For this exercise, copy out each line of the material below that includes "from".

> **Supplied information**:
'''
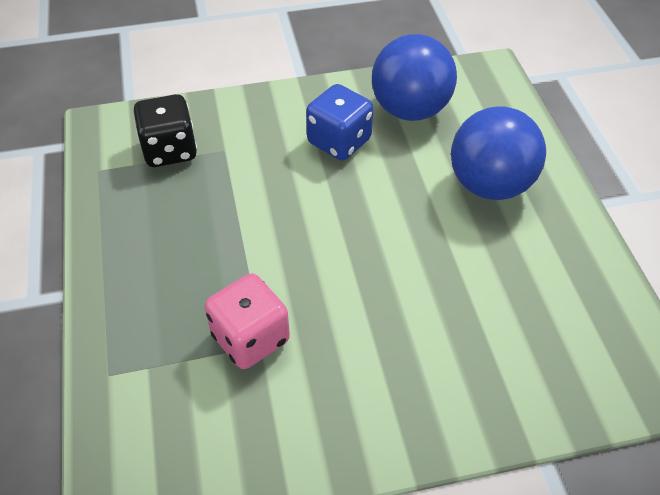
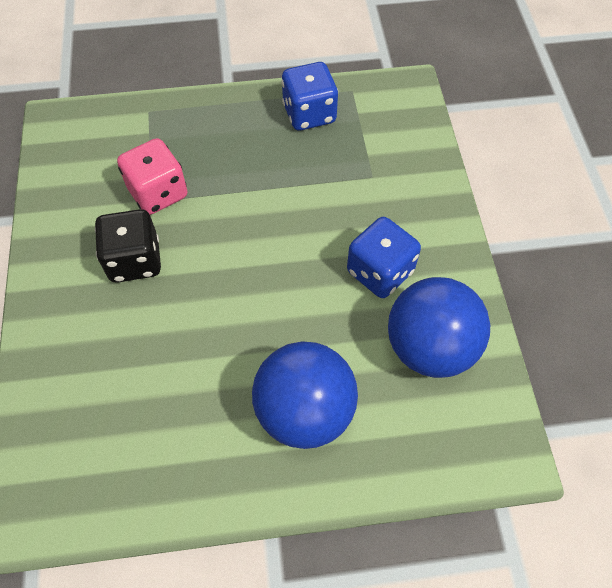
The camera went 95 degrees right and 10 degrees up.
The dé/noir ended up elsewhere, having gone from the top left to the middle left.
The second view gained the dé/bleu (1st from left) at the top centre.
'''
> **Exercise solution**:
The dé/noir ended up elsewhere, having gone from the top left to the middle left.
The second view gained the dé/bleu (1st from left) at the top centre.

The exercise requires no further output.